WORK ORDER: Any picture in the data below should be skipped, while every line is repeated exactly.

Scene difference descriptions
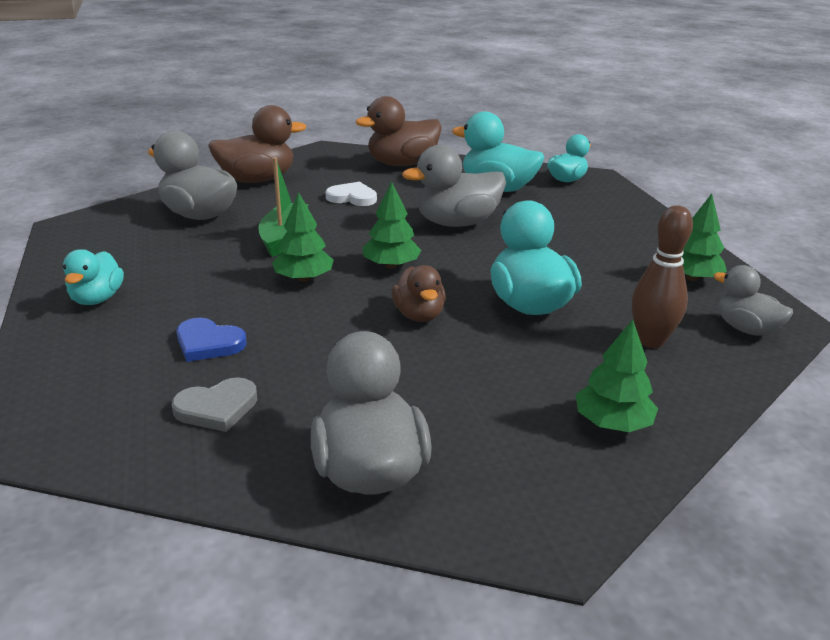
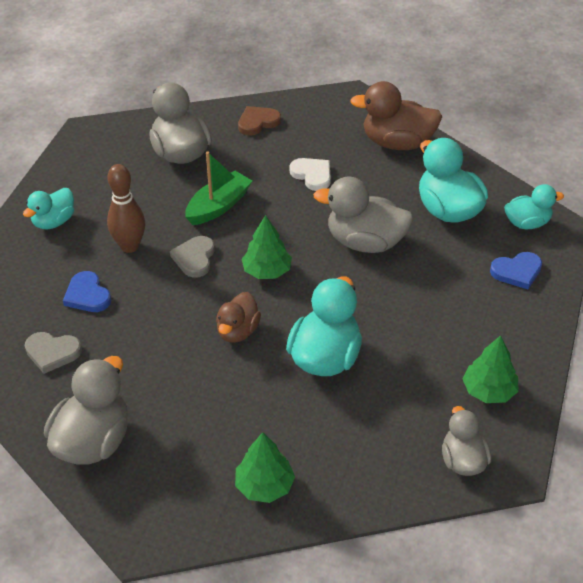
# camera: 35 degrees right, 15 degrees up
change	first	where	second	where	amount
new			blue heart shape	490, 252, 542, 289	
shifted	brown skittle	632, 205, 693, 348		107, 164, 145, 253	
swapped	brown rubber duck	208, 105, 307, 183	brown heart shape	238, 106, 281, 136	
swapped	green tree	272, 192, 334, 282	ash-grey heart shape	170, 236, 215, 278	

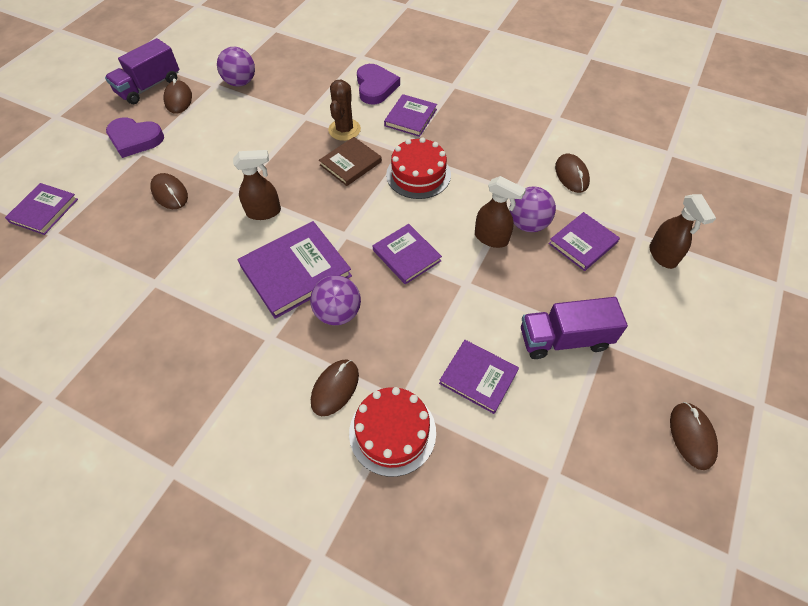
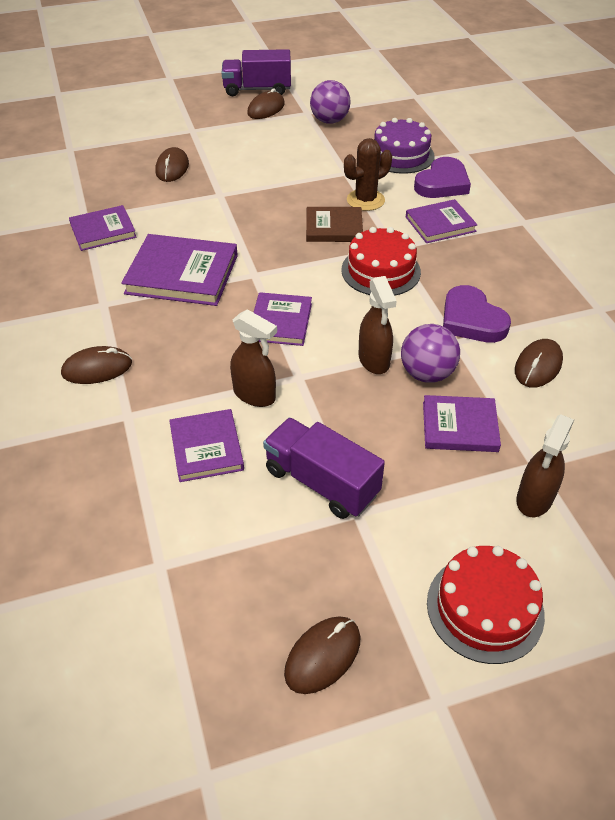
# camera: 45 degrees right, 10 degrees down
change	first	where	second	where	amount
gone	violet play ball	310, 275, 361, 325			
new			violet layer cake	374, 118, 435, 174	
shifted	violet hardcover	5, 183, 78, 235		69, 205, 137, 251	
shifted	violet heart shape	106, 117, 164, 158		443, 285, 511, 343	
shifted	brown sprayer	233, 150, 281, 220		230, 309, 277, 407	
shifted	red layer cake	349, 387, 436, 477		427, 546, 545, 664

ANSWER SECTION:
# camera: 35 degrees right, 15 degrees up
change	first	where	second	where	amount
new			blue heart shape	490, 252, 542, 289	
shifted	brown skittle	632, 205, 693, 348		107, 164, 145, 253	
swapped	brown rubber duck	208, 105, 307, 183	brown heart shape	238, 106, 281, 136	
swapped	green tree	272, 192, 334, 282	ash-grey heart shape	170, 236, 215, 278	

# camera: 45 degrees right, 10 degrees down
change	first	where	second	where	amount
gone	violet play ball	310, 275, 361, 325			
new			violet layer cake	374, 118, 435, 174	
shifted	violet hardcover	5, 183, 78, 235		69, 205, 137, 251	
shifted	violet heart shape	106, 117, 164, 158		443, 285, 511, 343	
shifted	brown sprayer	233, 150, 281, 220		230, 309, 277, 407	
shifted	red layer cake	349, 387, 436, 477		427, 546, 545, 664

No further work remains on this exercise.